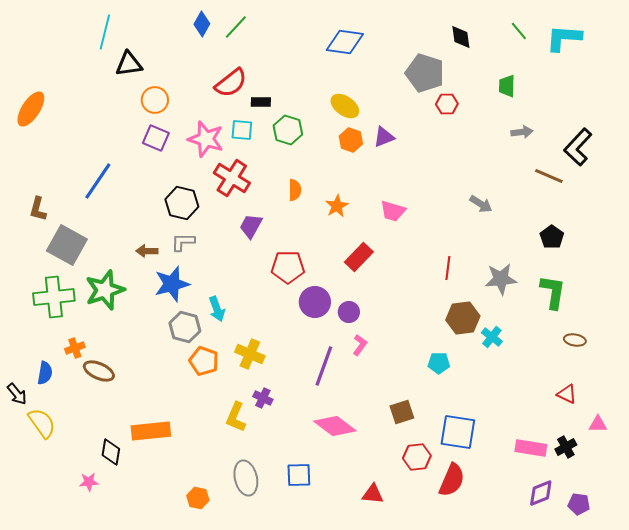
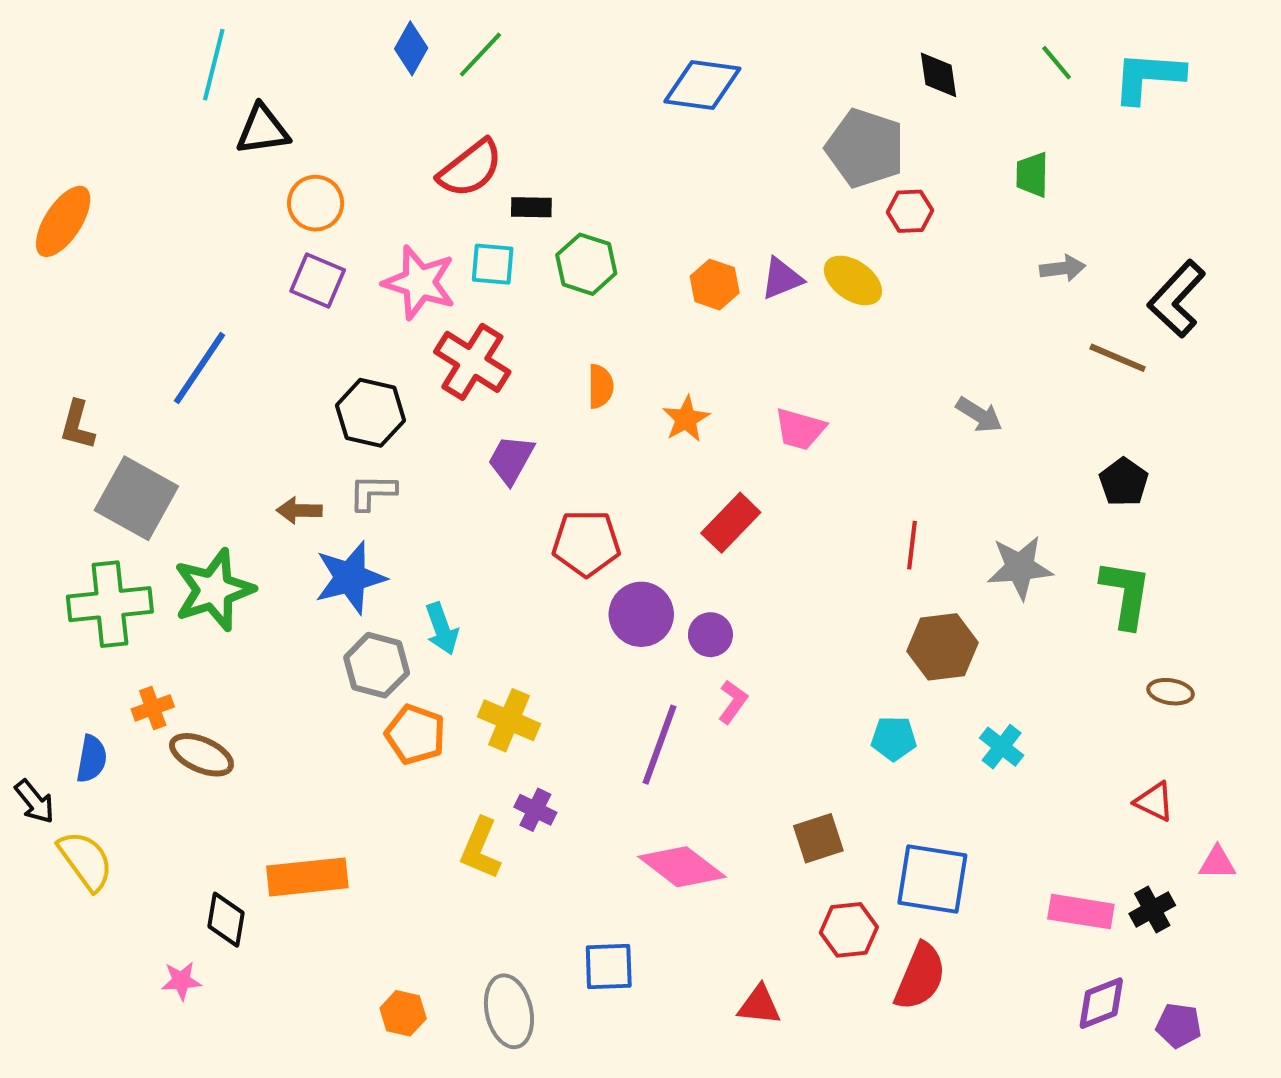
yellow ellipse: (345, 106) -> (853, 280), moved
cyan cross: (492, 337) -> (1002, 747), moved
gray ellipse: (246, 478) -> (509, 1011), moved

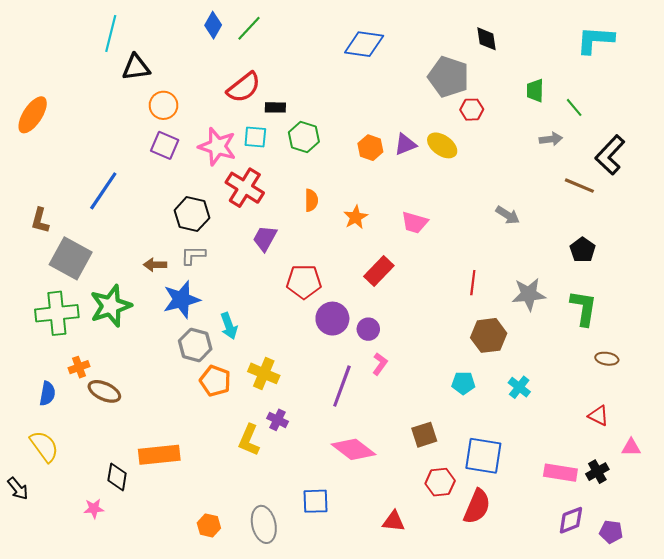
green line: (1057, 63) -> (574, 107), moved
black arrow: (35, 802) -> (18, 489), moved

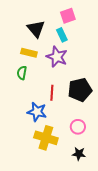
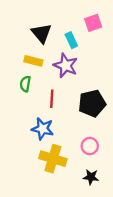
pink square: (68, 16) -> (93, 23), moved
red line: (52, 93) -> (52, 99), moved

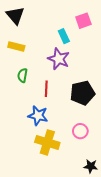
black triangle: (41, 33) -> (15, 15), moved
yellow rectangle: (33, 61) -> (16, 46), moved
black star: (91, 177) -> (91, 166), moved

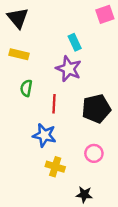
pink square: (83, 21) -> (105, 14), moved
yellow cross: (47, 142) -> (55, 167), size x0.7
black star: (91, 166) -> (84, 194), moved

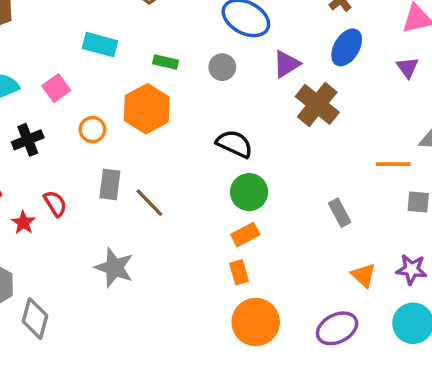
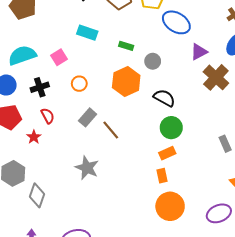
gray circle: (222, 67) -> (153, 61), moved
orange hexagon: (147, 109) -> (126, 81), moved
gray rectangle: (110, 184) -> (88, 117), turned 30
red semicircle: (55, 204) -> (48, 116), moved

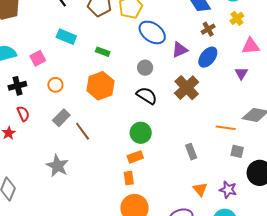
purple triangle: (199, 52) -> (180, 50), moved
gray circle: (153, 61) -> (145, 68), moved
black semicircle: (164, 98) -> (147, 96), moved

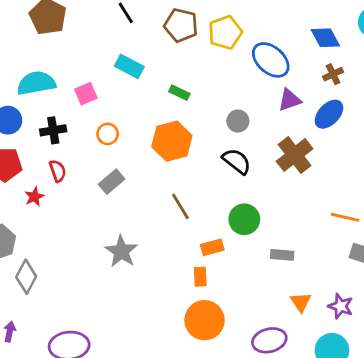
blue ellipse: (152, 32) -> (271, 60), moved
brown line: (83, 131) -> (180, 206), moved
green circle: (141, 133) -> (244, 219), moved
gray rectangle: (191, 152) -> (282, 255), moved, turned -70
gray star: (57, 166) -> (121, 251), moved

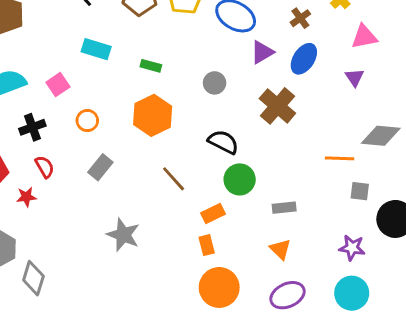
black semicircle: (237, 161) -> (223, 142), moved
red star: (34, 197) -> (26, 197), turned 30
orange triangle: (301, 302) -> (280, 249), moved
============================================================
#### [ASSIGNED TASK]
Without copying any images, transcribe the records exactly as they stand.

#### [WRITTEN ANSWER]
yellow ellipse: (345, 106) -> (853, 280), moved
cyan cross: (492, 337) -> (1002, 747), moved
gray ellipse: (246, 478) -> (509, 1011), moved

green line: (1057, 63) -> (574, 107), moved
black arrow: (35, 802) -> (18, 489), moved

pink square: (68, 16) -> (93, 23), moved
red line: (52, 93) -> (52, 99), moved

black triangle: (41, 33) -> (15, 15), moved
yellow rectangle: (33, 61) -> (16, 46), moved
black star: (91, 177) -> (91, 166), moved

pink square: (83, 21) -> (105, 14), moved
yellow cross: (47, 142) -> (55, 167), size x0.7
black star: (91, 166) -> (84, 194), moved

gray circle: (222, 67) -> (153, 61), moved
orange hexagon: (147, 109) -> (126, 81), moved
gray rectangle: (110, 184) -> (88, 117), turned 30
red semicircle: (55, 204) -> (48, 116), moved

purple triangle: (199, 52) -> (180, 50), moved
gray circle: (153, 61) -> (145, 68), moved
black semicircle: (164, 98) -> (147, 96), moved

blue ellipse: (152, 32) -> (271, 60), moved
brown line: (83, 131) -> (180, 206), moved
green circle: (141, 133) -> (244, 219), moved
gray rectangle: (191, 152) -> (282, 255), moved, turned -70
gray star: (57, 166) -> (121, 251), moved

black semicircle: (237, 161) -> (223, 142), moved
red star: (34, 197) -> (26, 197), turned 30
orange triangle: (301, 302) -> (280, 249), moved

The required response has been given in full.